### [ASSIGNMENT]
The lines from the one containing "grey trophy [360,133,399,204]" through the last line below, both ends included, must be reproduced exactly, with no pictures.

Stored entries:
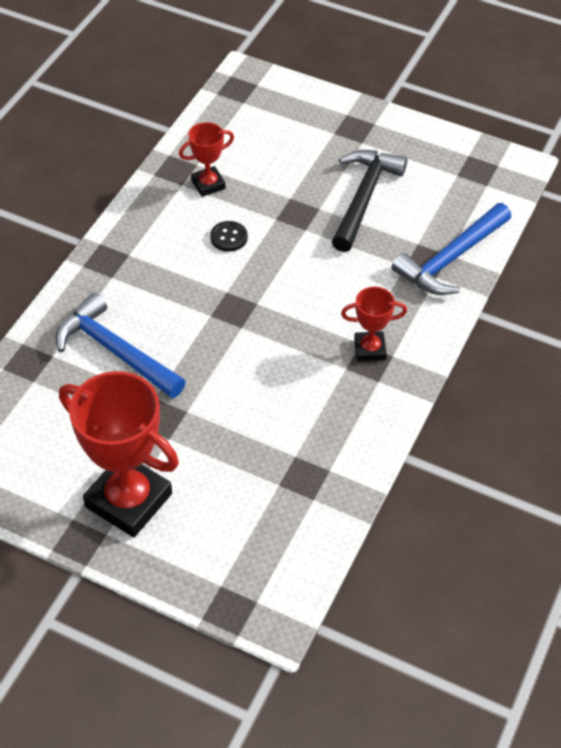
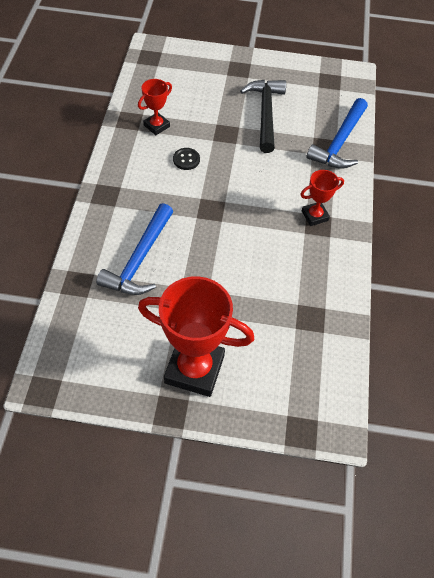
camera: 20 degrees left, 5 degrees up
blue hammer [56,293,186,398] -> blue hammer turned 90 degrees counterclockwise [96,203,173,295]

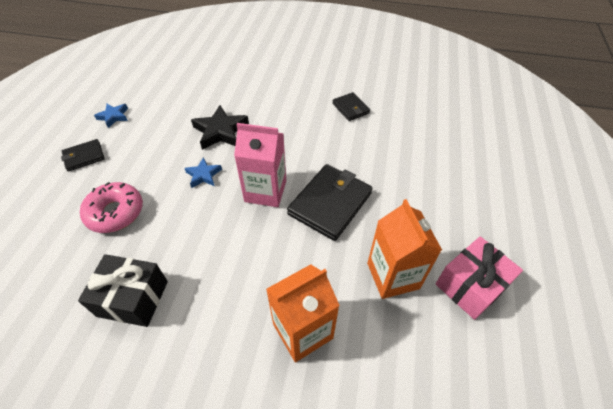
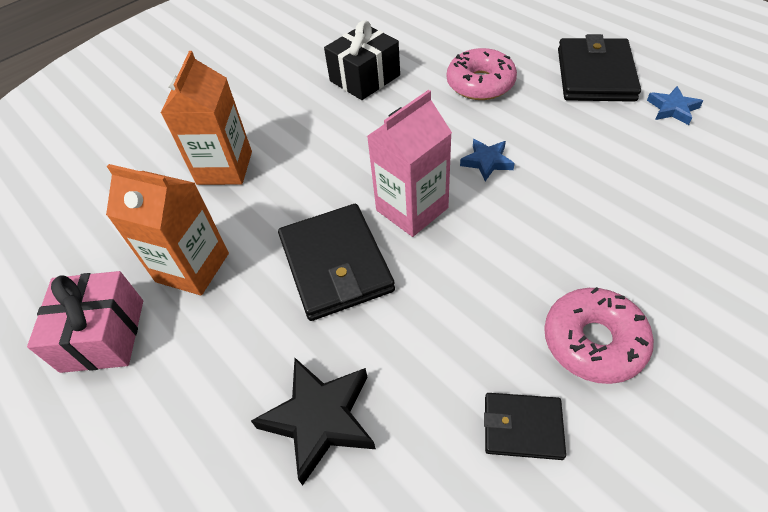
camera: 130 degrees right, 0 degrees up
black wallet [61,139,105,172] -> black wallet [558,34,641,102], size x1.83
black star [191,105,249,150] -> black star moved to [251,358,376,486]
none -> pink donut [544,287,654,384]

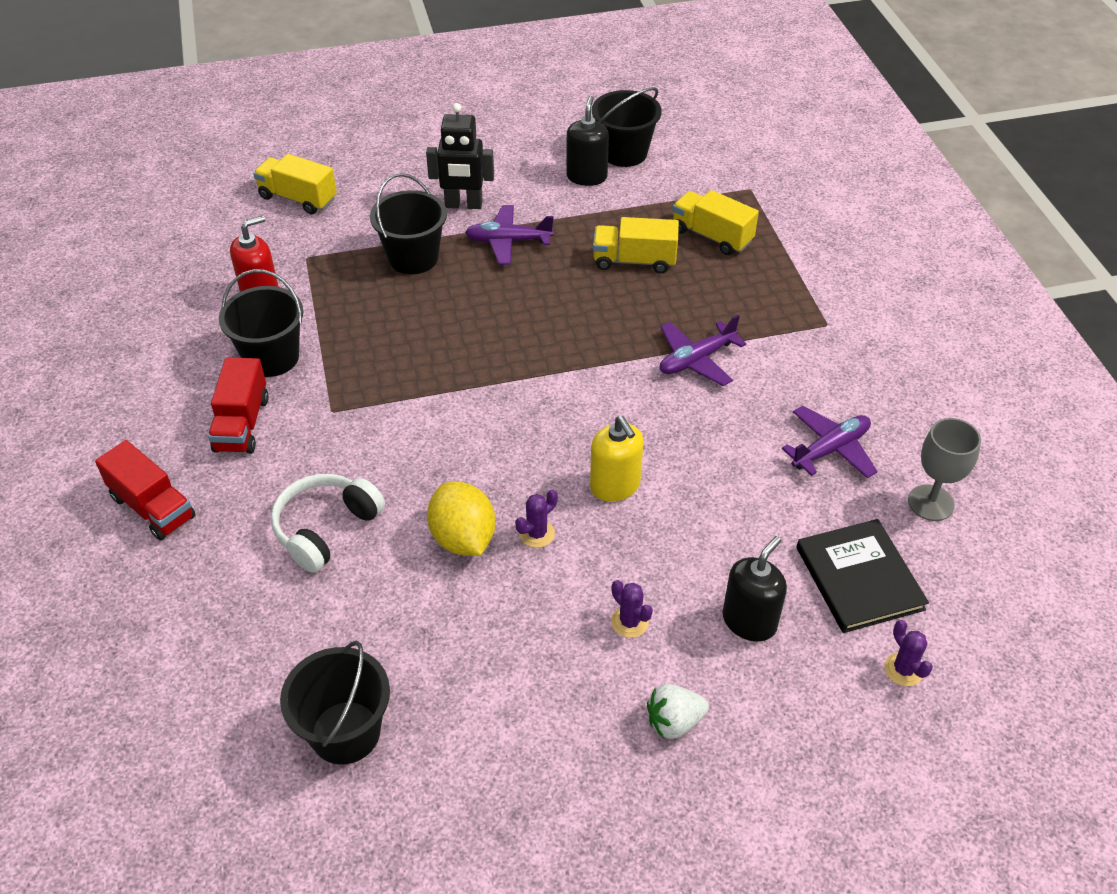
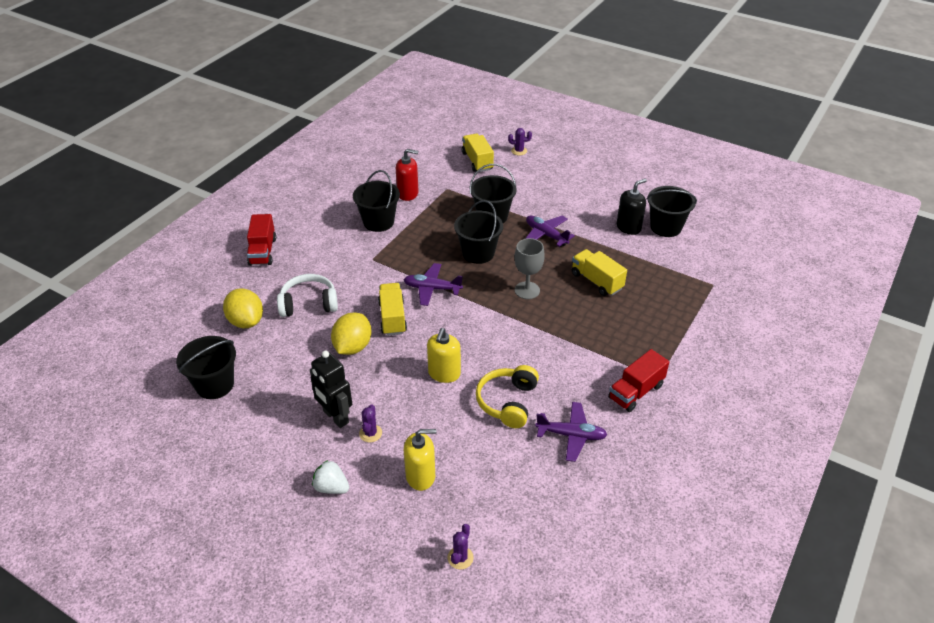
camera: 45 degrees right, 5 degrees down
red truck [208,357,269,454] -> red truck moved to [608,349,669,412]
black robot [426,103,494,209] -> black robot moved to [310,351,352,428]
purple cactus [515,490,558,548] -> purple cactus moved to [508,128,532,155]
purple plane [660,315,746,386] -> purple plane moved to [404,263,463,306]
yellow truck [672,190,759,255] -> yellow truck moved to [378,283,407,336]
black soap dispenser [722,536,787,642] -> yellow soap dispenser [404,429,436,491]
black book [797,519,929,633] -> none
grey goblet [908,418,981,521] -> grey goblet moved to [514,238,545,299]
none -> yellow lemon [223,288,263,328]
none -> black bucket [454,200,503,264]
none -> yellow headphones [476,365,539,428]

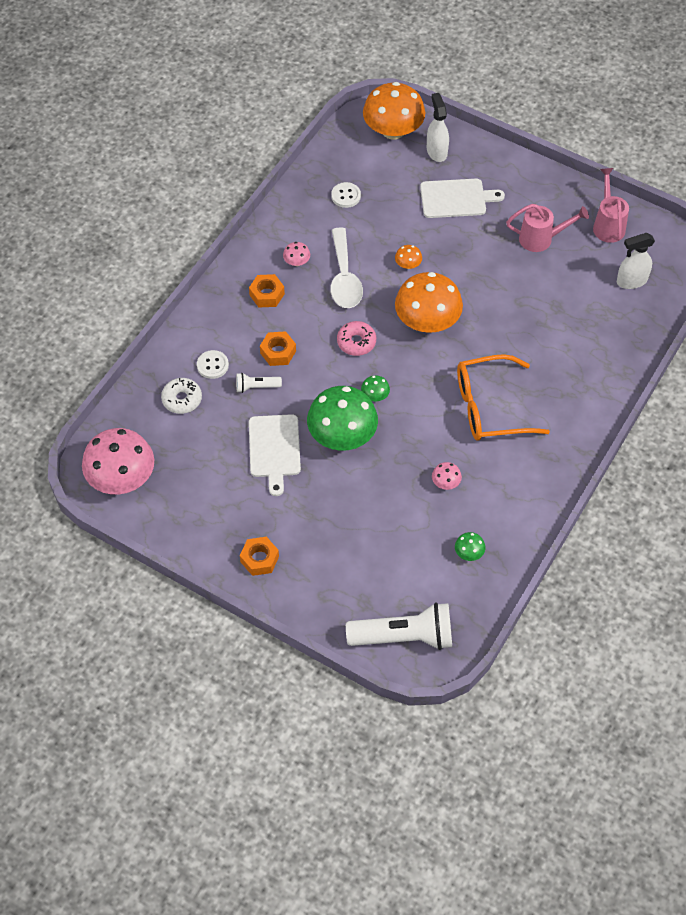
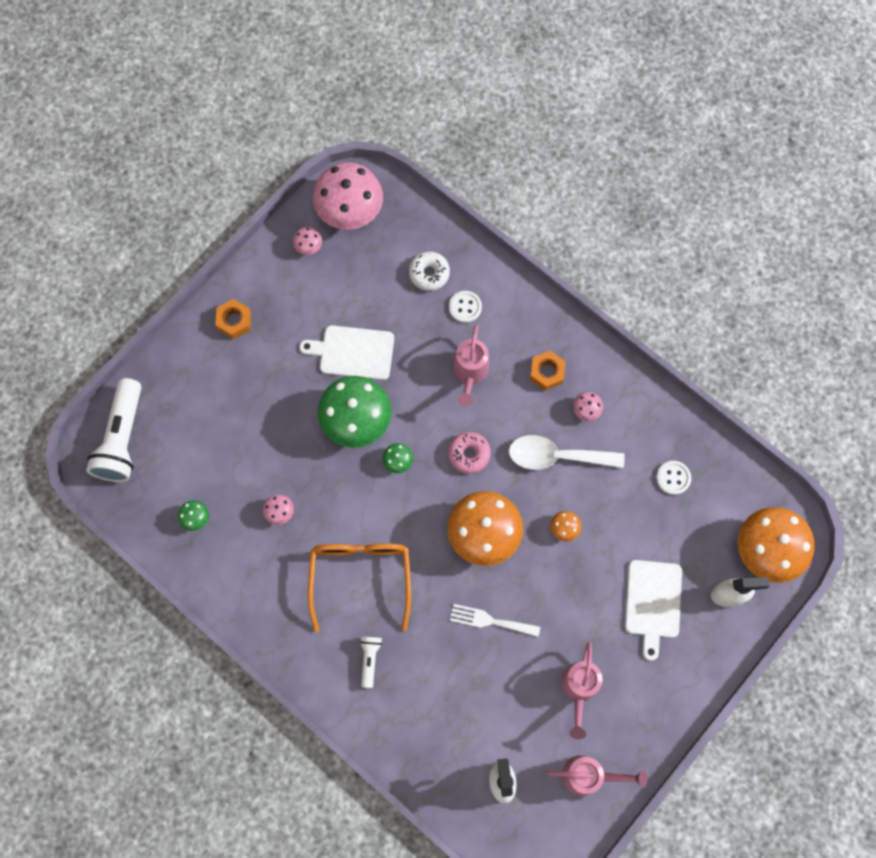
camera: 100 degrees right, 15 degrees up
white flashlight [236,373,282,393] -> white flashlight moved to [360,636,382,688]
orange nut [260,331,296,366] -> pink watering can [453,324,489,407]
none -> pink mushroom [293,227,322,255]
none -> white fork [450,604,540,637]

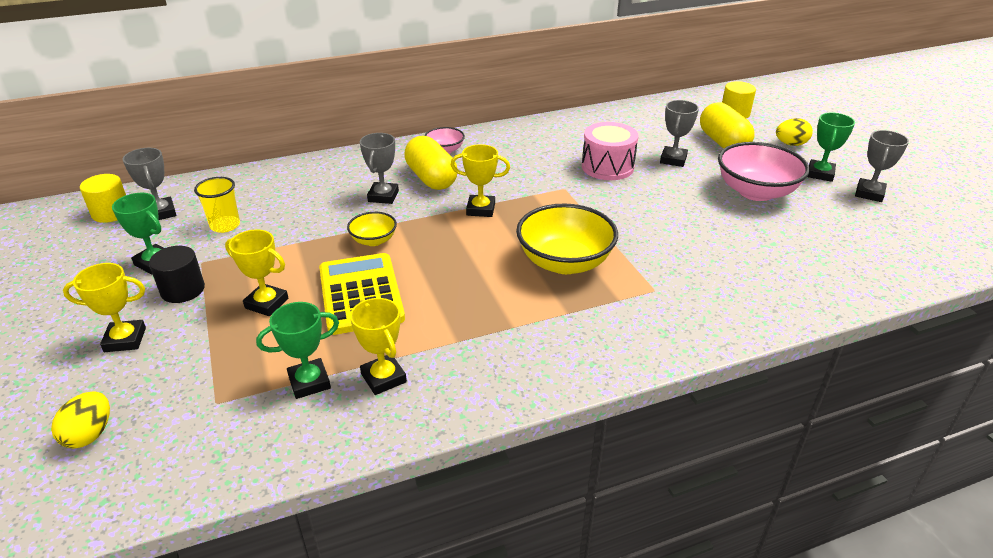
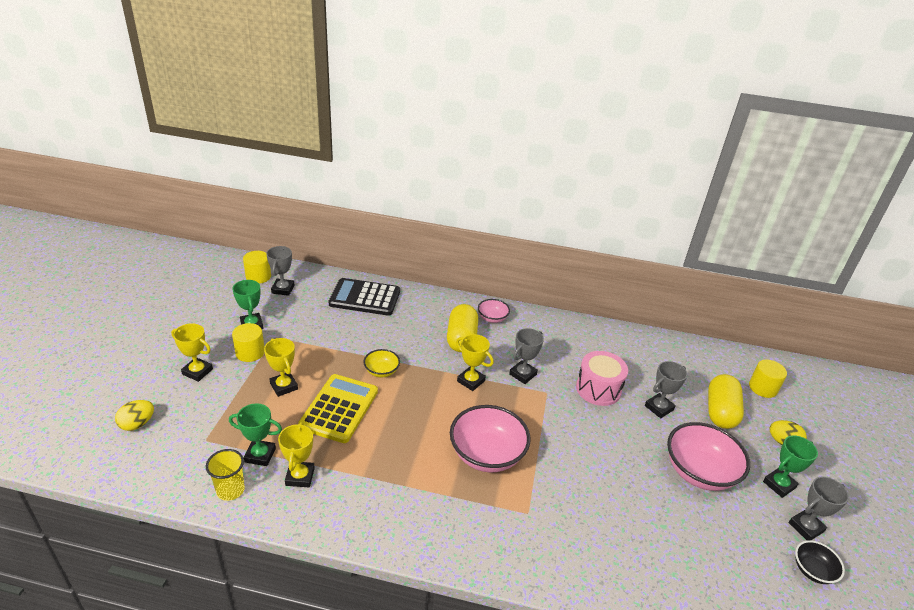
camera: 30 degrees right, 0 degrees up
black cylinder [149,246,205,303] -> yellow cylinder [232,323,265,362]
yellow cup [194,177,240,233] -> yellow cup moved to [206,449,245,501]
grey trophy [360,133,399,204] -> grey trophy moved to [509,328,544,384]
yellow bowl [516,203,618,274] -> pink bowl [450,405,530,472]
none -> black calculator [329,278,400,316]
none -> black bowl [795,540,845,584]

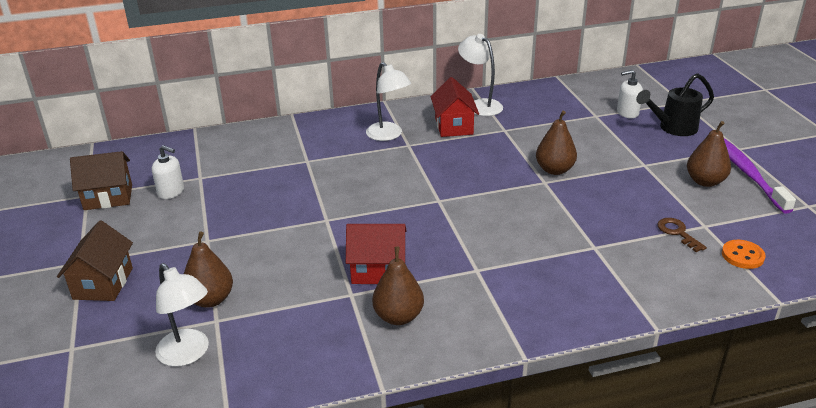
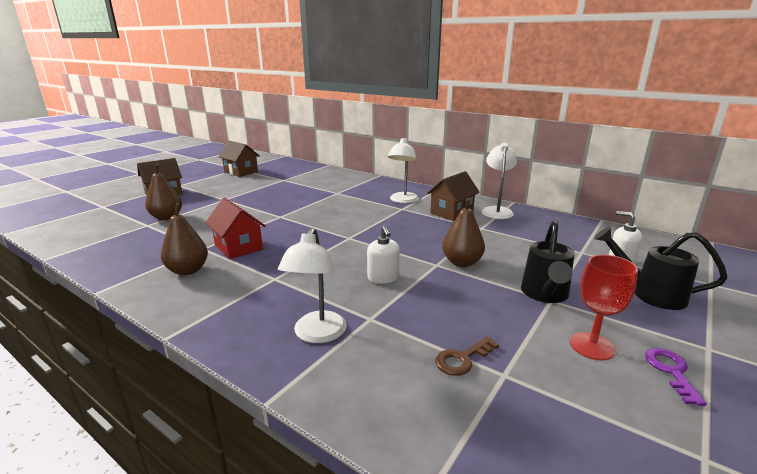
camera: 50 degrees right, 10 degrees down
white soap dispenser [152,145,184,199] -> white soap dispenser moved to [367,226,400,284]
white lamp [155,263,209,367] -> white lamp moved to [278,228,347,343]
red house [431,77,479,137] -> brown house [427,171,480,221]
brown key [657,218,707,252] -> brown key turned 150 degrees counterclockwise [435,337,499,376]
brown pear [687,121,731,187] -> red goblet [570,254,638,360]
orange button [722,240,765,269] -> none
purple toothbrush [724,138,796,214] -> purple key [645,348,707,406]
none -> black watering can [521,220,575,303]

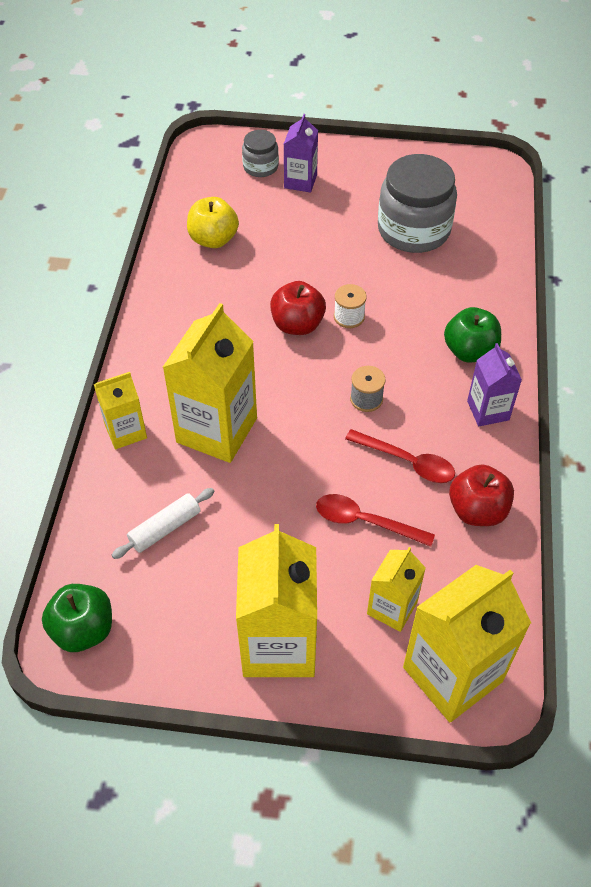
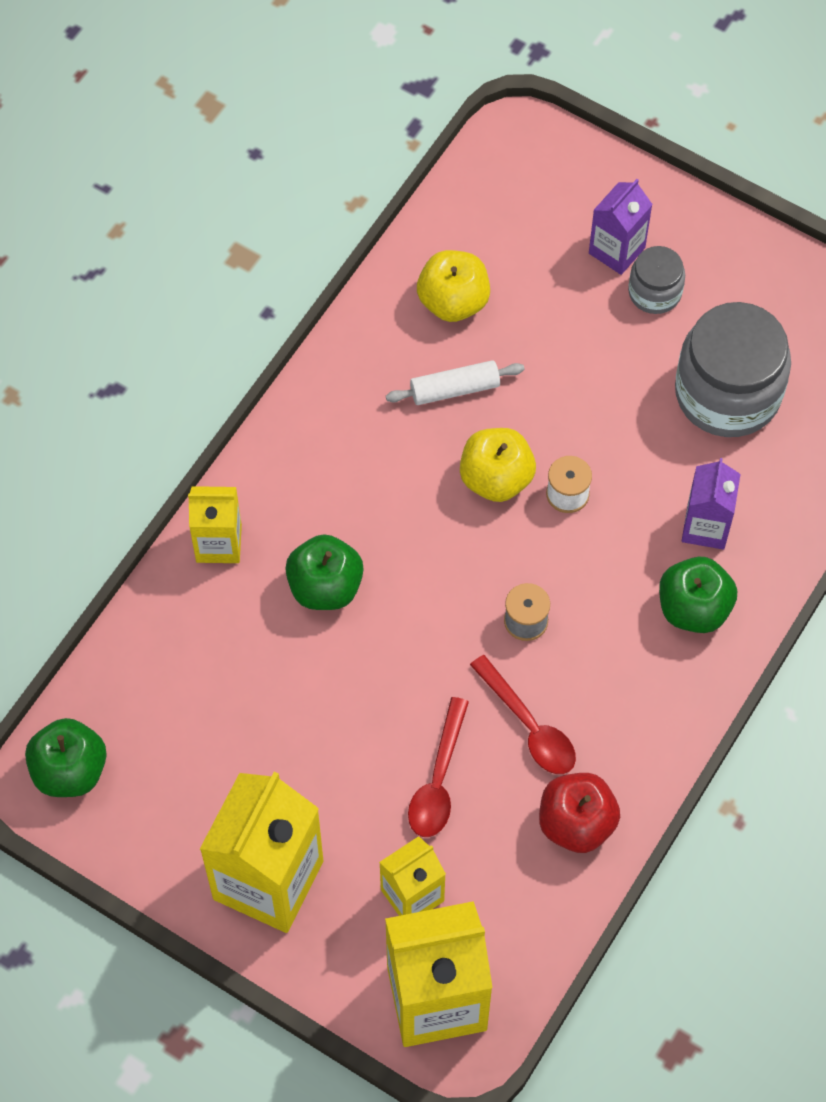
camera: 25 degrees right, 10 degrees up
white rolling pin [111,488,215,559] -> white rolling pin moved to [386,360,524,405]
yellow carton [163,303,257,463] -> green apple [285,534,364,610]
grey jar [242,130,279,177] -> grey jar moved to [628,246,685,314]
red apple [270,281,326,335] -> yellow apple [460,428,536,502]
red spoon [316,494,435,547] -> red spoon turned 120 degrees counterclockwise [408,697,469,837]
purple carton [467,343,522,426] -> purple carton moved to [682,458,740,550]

### [RESPONSE TO THIS TASK]
grey trophy [360,133,399,204] -> grey trophy moved to [509,328,544,384]
yellow bowl [516,203,618,274] -> pink bowl [450,405,530,472]
none -> black calculator [329,278,400,316]
none -> black bowl [795,540,845,584]

camera: 50 degrees right, 10 degrees down
white soap dispenser [152,145,184,199] -> white soap dispenser moved to [367,226,400,284]
white lamp [155,263,209,367] -> white lamp moved to [278,228,347,343]
red house [431,77,479,137] -> brown house [427,171,480,221]
brown key [657,218,707,252] -> brown key turned 150 degrees counterclockwise [435,337,499,376]
brown pear [687,121,731,187] -> red goblet [570,254,638,360]
orange button [722,240,765,269] -> none
purple toothbrush [724,138,796,214] -> purple key [645,348,707,406]
none -> black watering can [521,220,575,303]

camera: 25 degrees right, 10 degrees up
white rolling pin [111,488,215,559] -> white rolling pin moved to [386,360,524,405]
yellow carton [163,303,257,463] -> green apple [285,534,364,610]
grey jar [242,130,279,177] -> grey jar moved to [628,246,685,314]
red apple [270,281,326,335] -> yellow apple [460,428,536,502]
red spoon [316,494,435,547] -> red spoon turned 120 degrees counterclockwise [408,697,469,837]
purple carton [467,343,522,426] -> purple carton moved to [682,458,740,550]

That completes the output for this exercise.